____ Recorded information

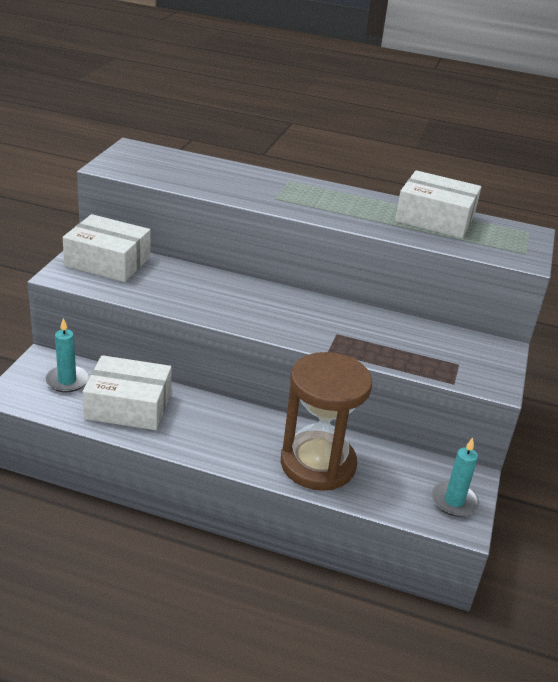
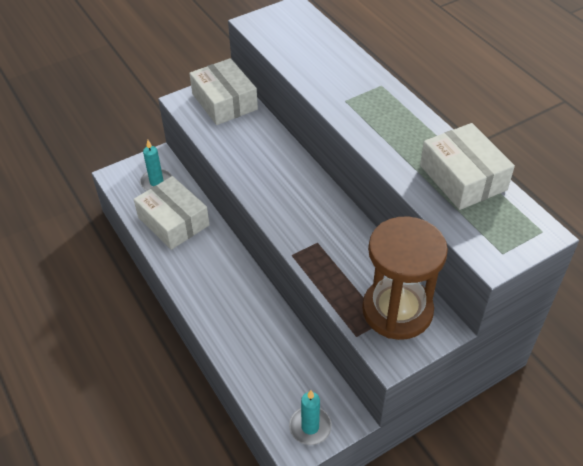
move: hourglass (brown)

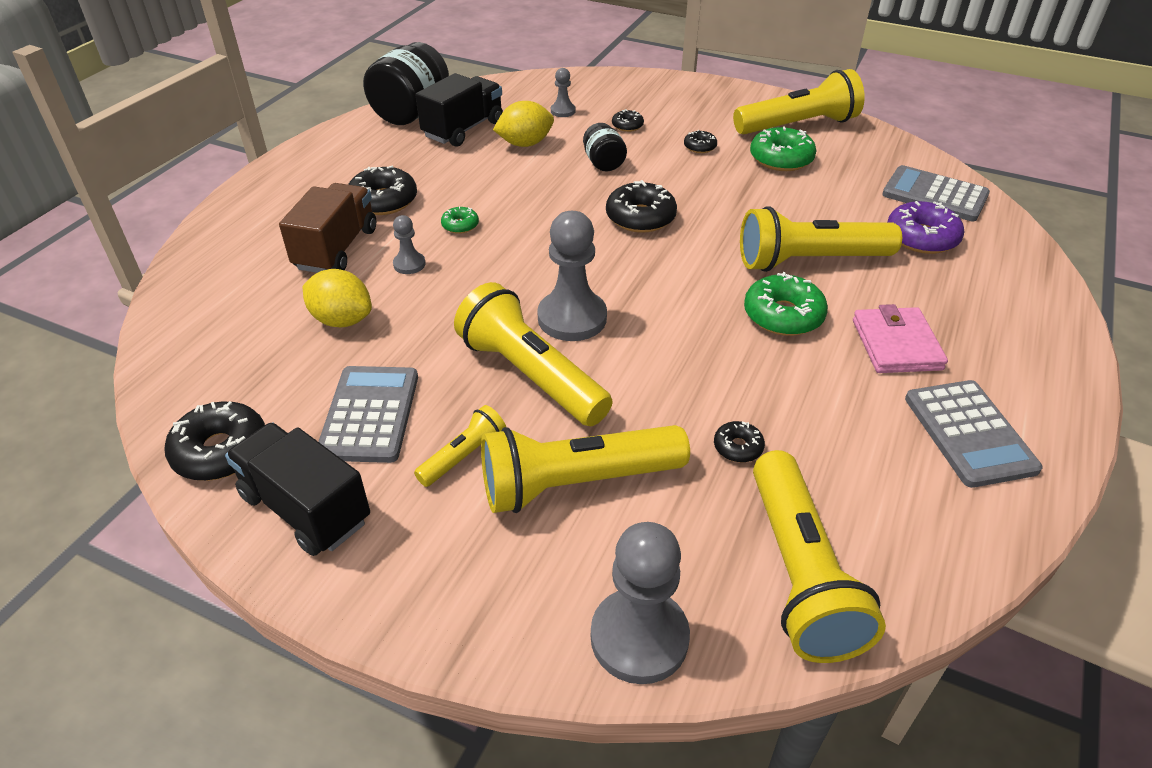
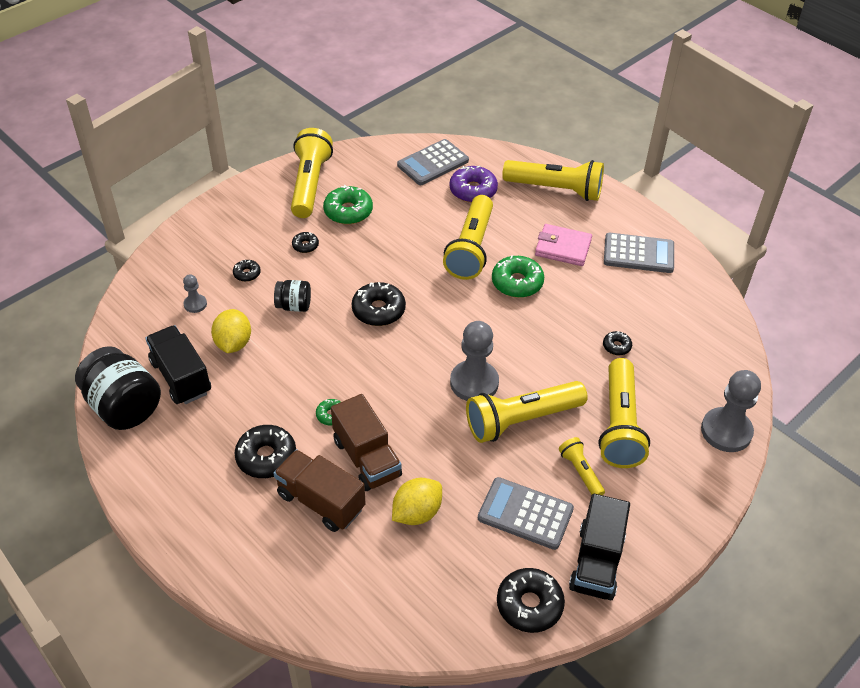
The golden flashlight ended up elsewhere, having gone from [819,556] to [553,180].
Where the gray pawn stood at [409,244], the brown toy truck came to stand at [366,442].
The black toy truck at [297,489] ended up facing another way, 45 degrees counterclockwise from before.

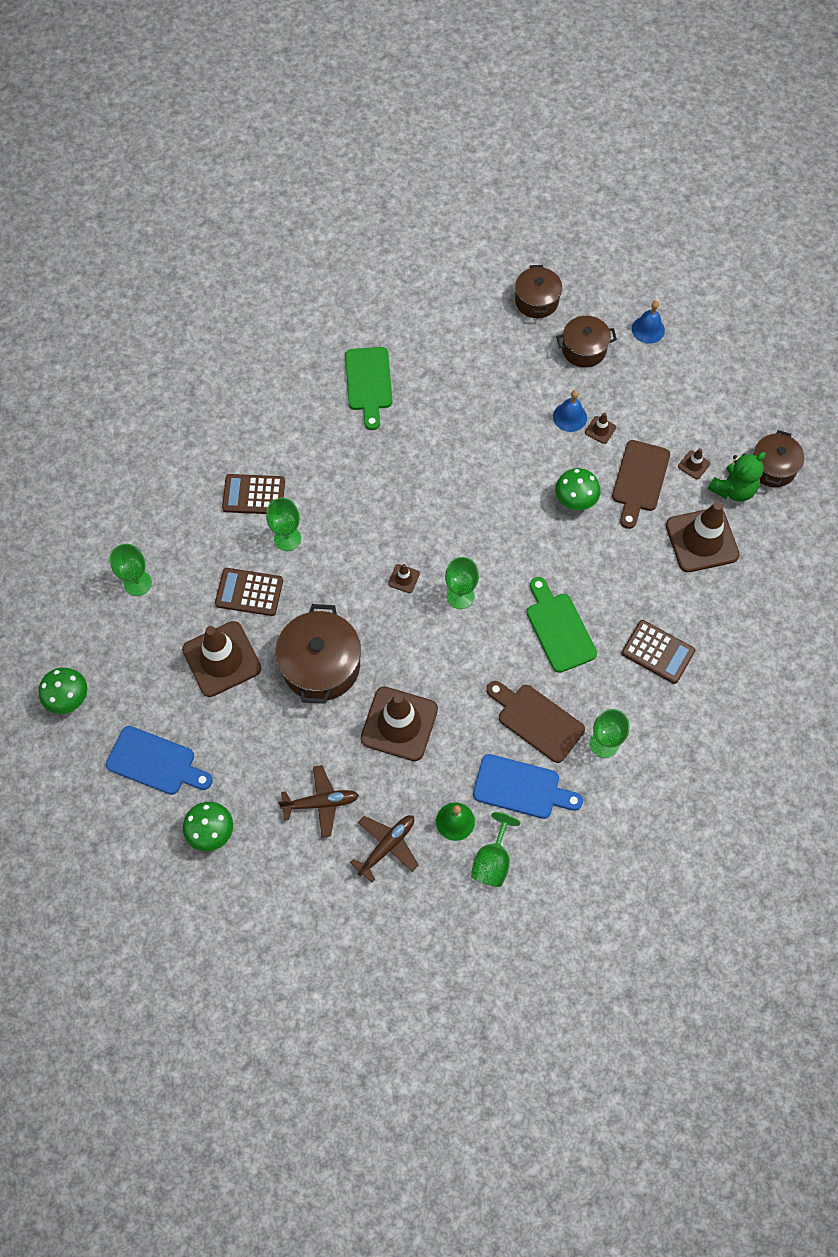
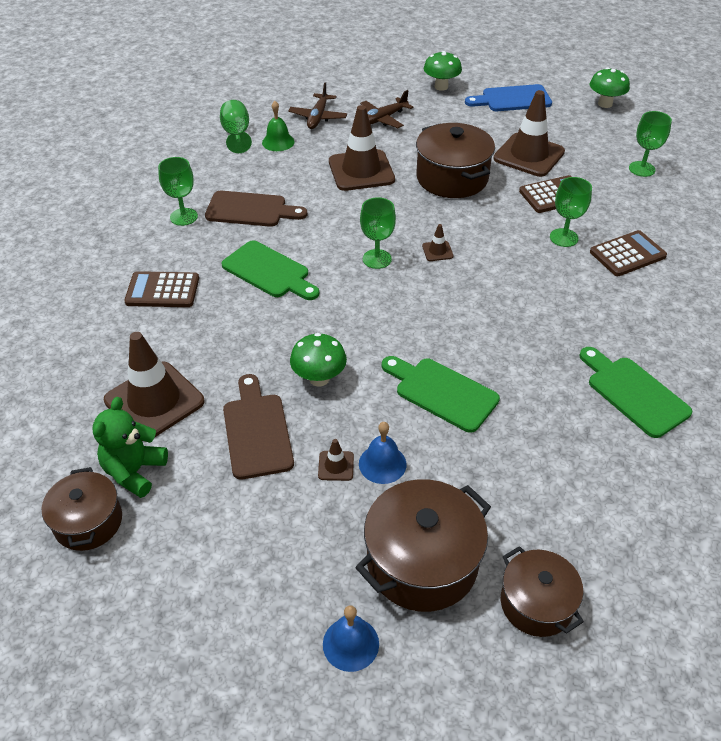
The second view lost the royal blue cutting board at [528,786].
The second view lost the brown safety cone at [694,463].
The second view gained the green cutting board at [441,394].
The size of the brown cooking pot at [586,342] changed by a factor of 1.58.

________

* [What is required]
Everything from the line containing "The golden flashlight" to the last line of the records above should be reproduced exactly, except the pictures.

* [Written solution]
The golden flashlight ended up elsewhere, having gone from [819,556] to [553,180].
Where the gray pawn stood at [409,244], the brown toy truck came to stand at [366,442].
The black toy truck at [297,489] ended up facing another way, 45 degrees counterclockwise from before.

The second view lost the royal blue cutting board at [528,786].
The second view lost the brown safety cone at [694,463].
The second view gained the green cutting board at [441,394].
The size of the brown cooking pot at [586,342] changed by a factor of 1.58.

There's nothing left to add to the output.